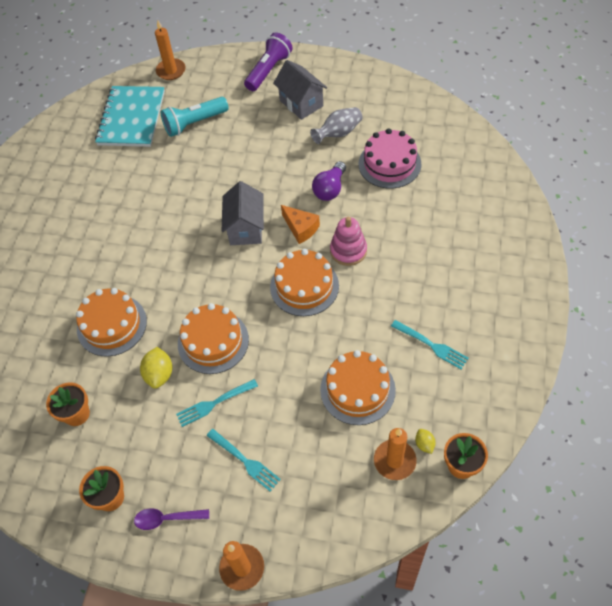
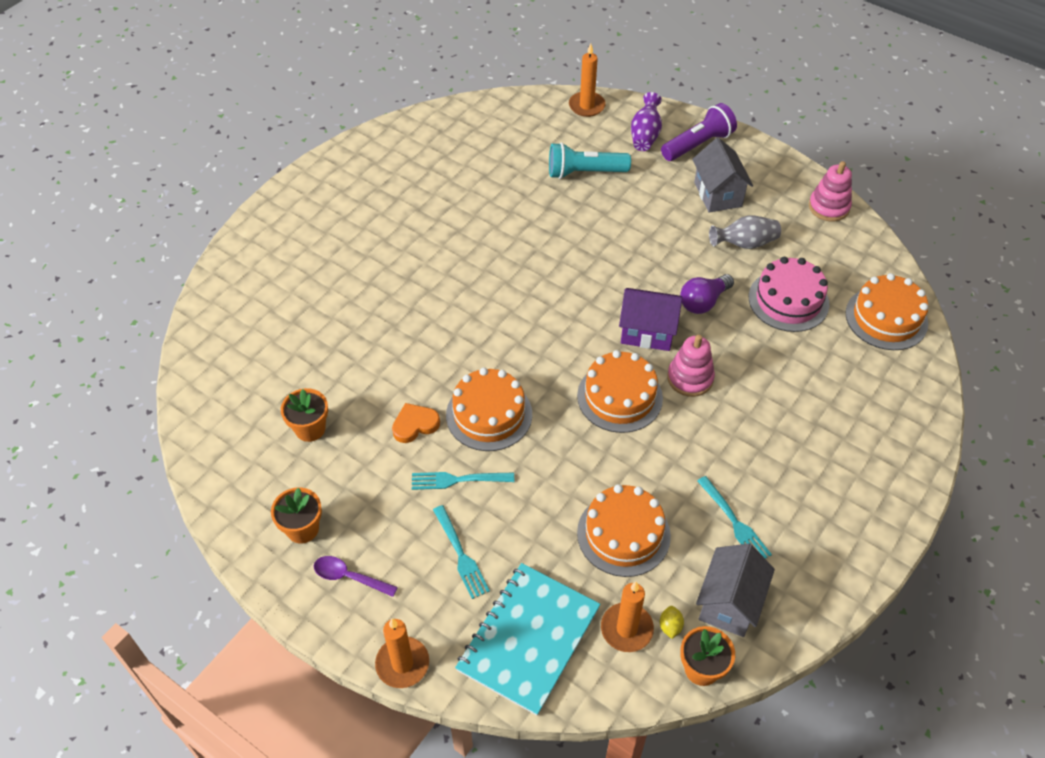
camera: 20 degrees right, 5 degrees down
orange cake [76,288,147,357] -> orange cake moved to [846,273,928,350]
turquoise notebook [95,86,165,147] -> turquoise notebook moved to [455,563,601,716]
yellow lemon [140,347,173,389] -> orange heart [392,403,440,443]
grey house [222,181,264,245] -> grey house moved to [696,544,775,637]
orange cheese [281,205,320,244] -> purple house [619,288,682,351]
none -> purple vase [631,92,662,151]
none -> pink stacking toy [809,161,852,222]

============================================================

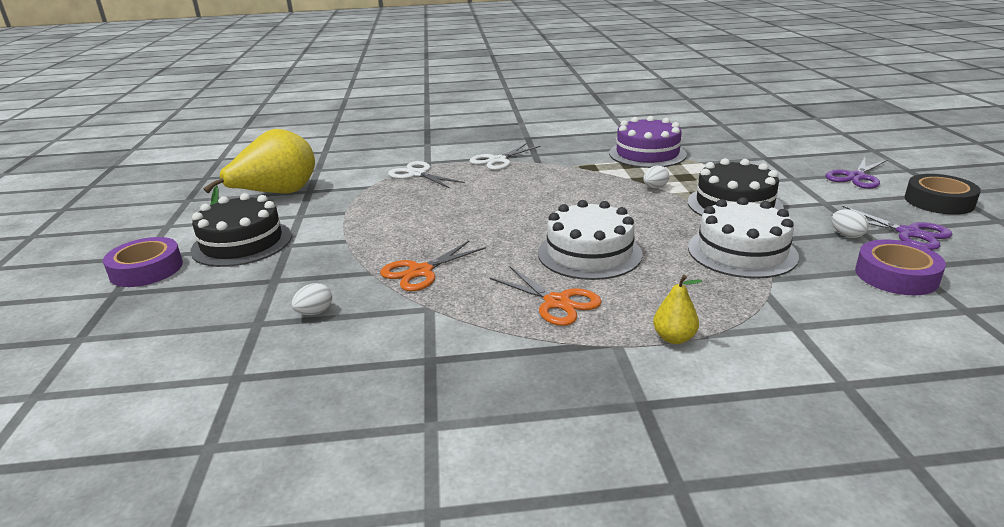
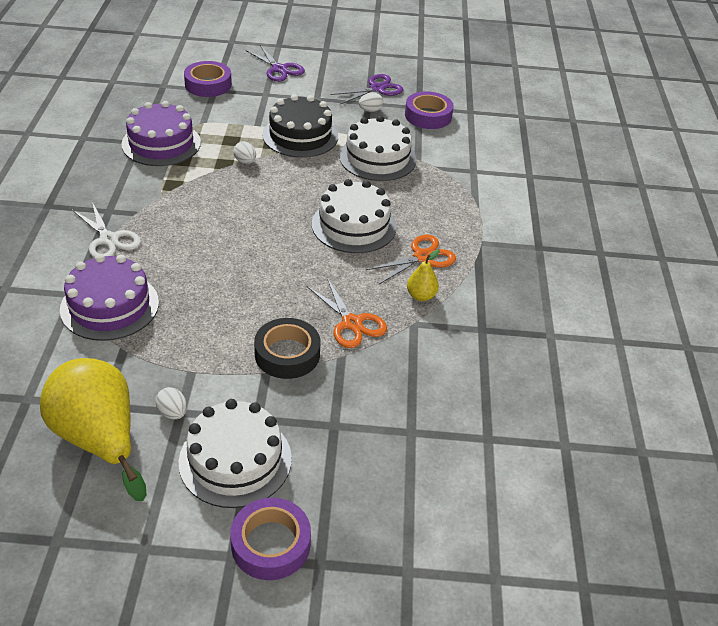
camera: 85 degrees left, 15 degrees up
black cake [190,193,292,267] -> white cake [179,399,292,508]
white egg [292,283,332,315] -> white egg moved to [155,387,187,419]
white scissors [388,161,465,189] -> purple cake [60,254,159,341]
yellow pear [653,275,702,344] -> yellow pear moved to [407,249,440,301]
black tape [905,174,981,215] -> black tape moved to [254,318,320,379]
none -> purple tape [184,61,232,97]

============================================================

▸ INSTRUCTIONS FOR THE TASK
Out of the data above, give again only the lines starting at the one holding "camera: 20 degrees right, 5 degrees down" and ending at the one holding "none -> pink stacking toy [809,161,852,222]", unchanged.

▸ TASK OUTPUT
camera: 20 degrees right, 5 degrees down
orange cake [76,288,147,357] -> orange cake moved to [846,273,928,350]
turquoise notebook [95,86,165,147] -> turquoise notebook moved to [455,563,601,716]
yellow lemon [140,347,173,389] -> orange heart [392,403,440,443]
grey house [222,181,264,245] -> grey house moved to [696,544,775,637]
orange cheese [281,205,320,244] -> purple house [619,288,682,351]
none -> purple vase [631,92,662,151]
none -> pink stacking toy [809,161,852,222]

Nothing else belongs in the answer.